### EXERCISE
Repeat exactly the line containing "BUTTON2 pin SIG: GP21 -> GP18" and every line after it in the entries, and nothing besides.

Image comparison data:
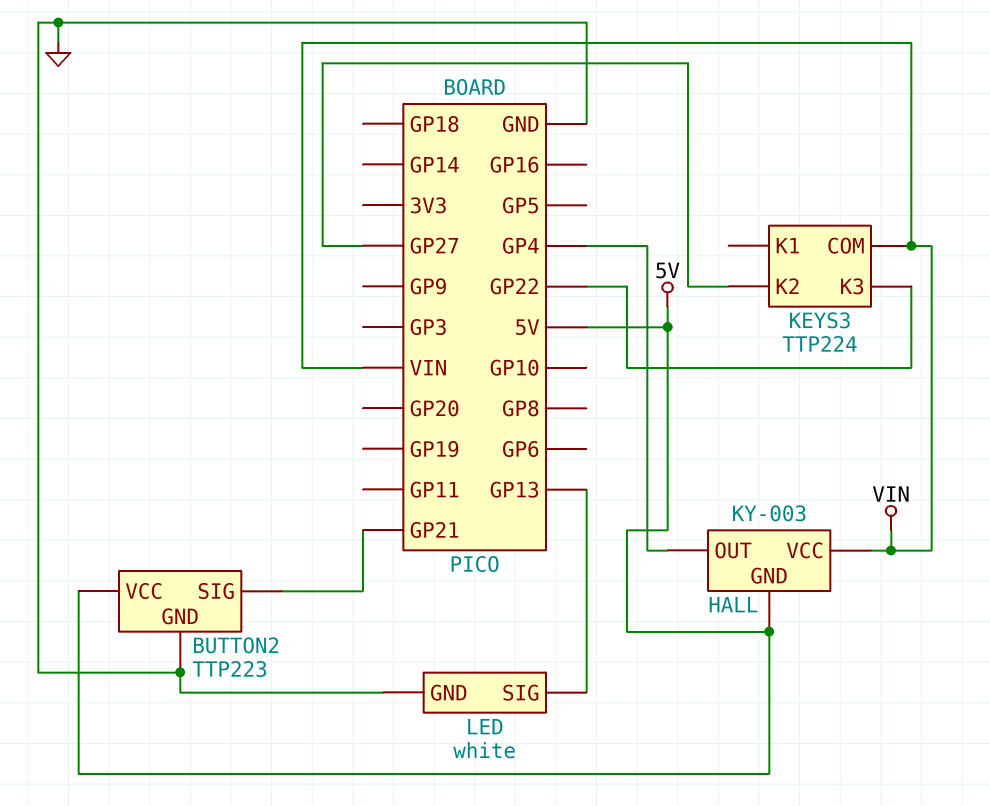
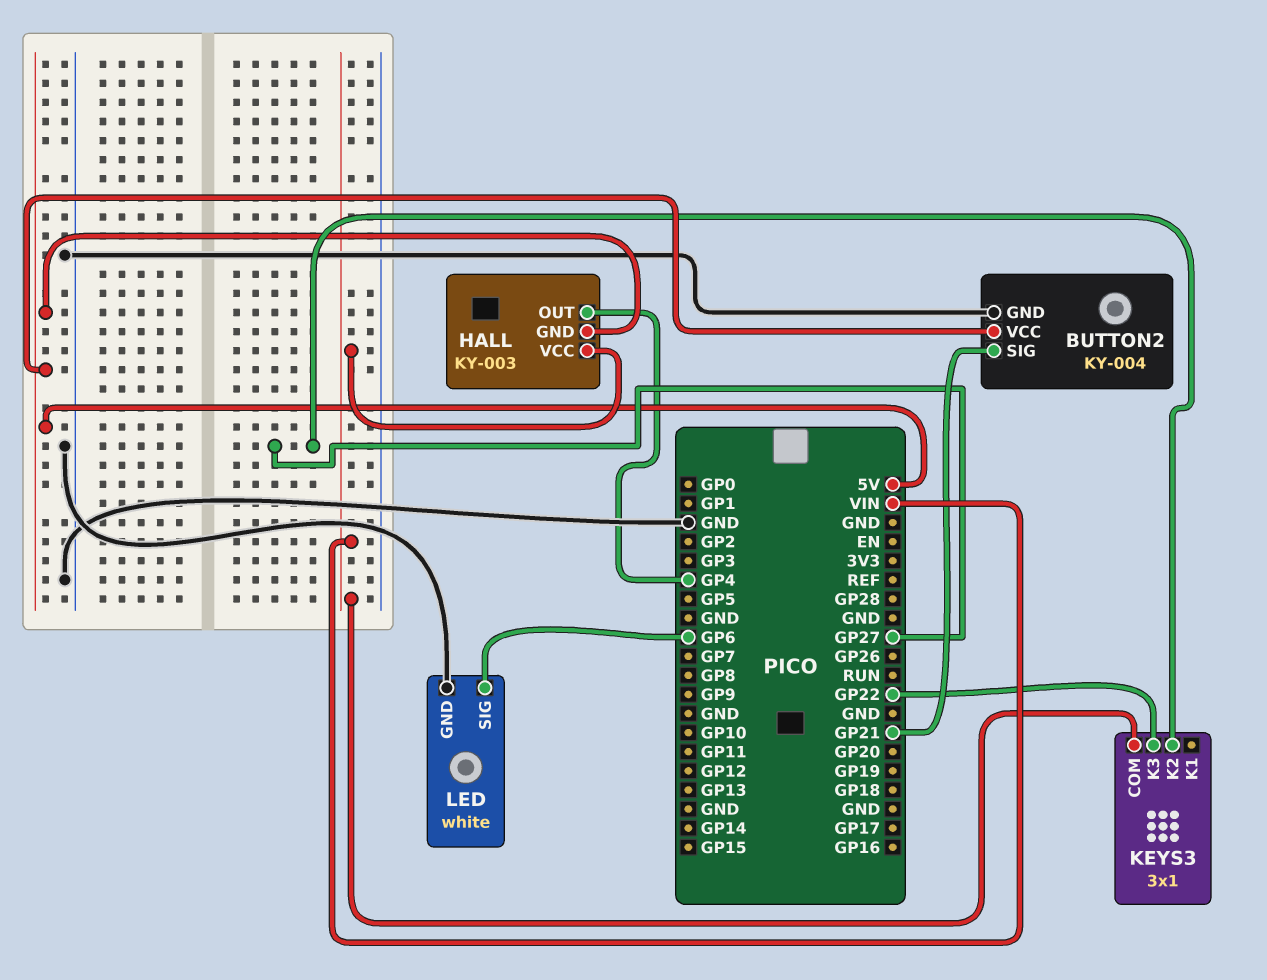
BUTTON2: TTP223 -> KY-004
KEYS3: TTP224 -> 3x1
LED pin SIG: GP13 -> GP6

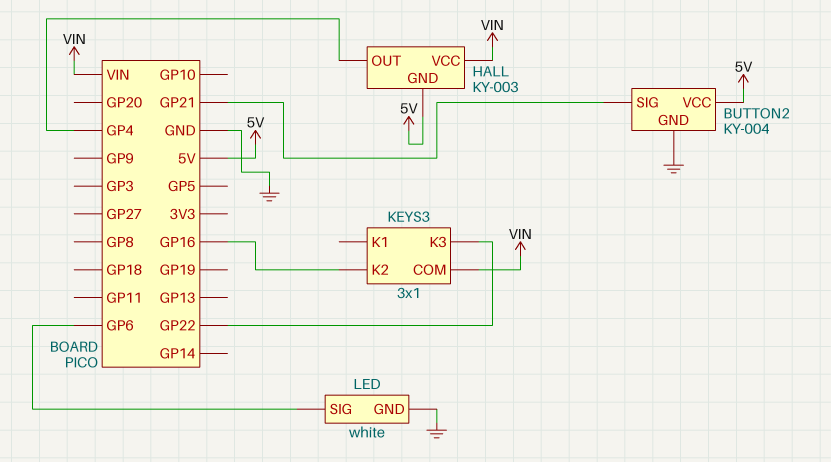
KEYS3 pin K2: GP27 -> GP16

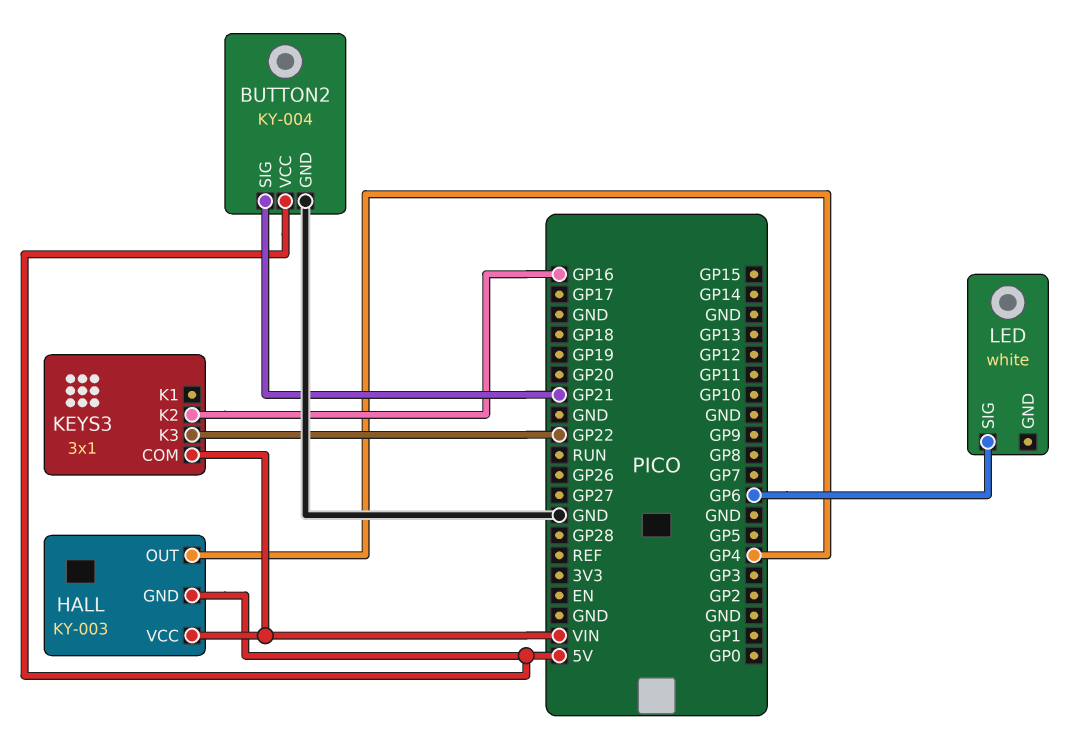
LED pin GND: GND -> none

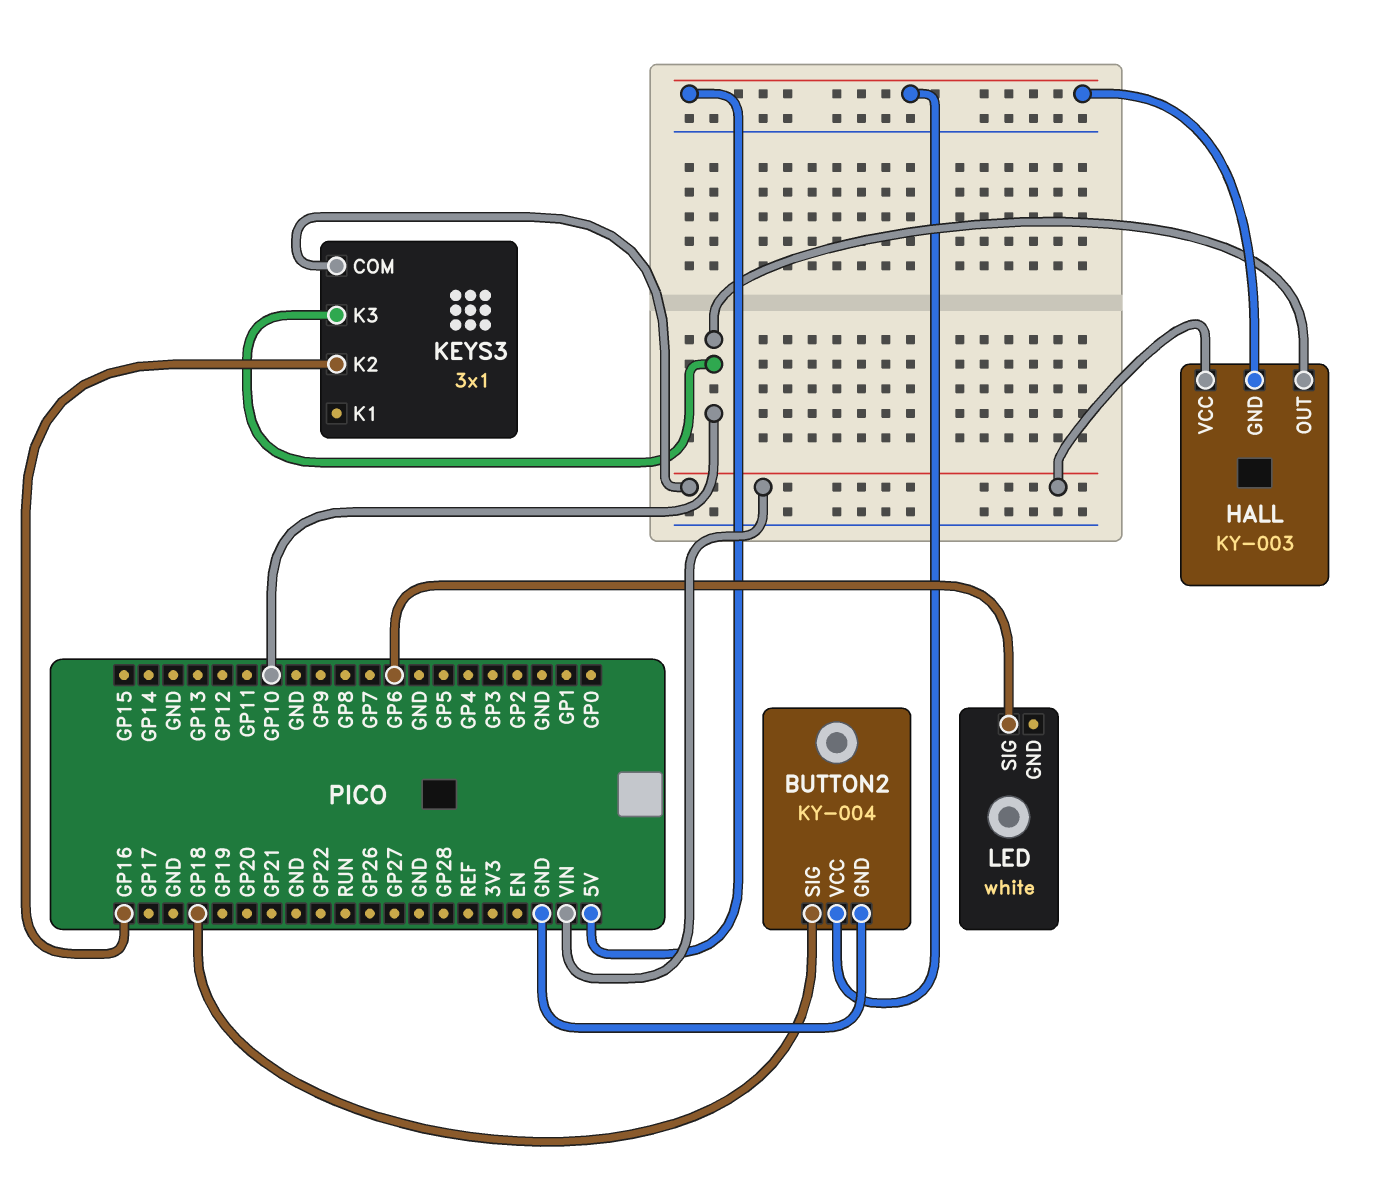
BUTTON2 pin SIG: GP21 -> GP18
HALL pin OUT: GP4 -> GP10
KEYS3 pin K3: GP22 -> GP10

### ANSWER TO THE EXERCISE
BUTTON2 pin SIG: GP21 -> GP18
HALL pin OUT: GP4 -> GP10
KEYS3 pin K3: GP22 -> GP10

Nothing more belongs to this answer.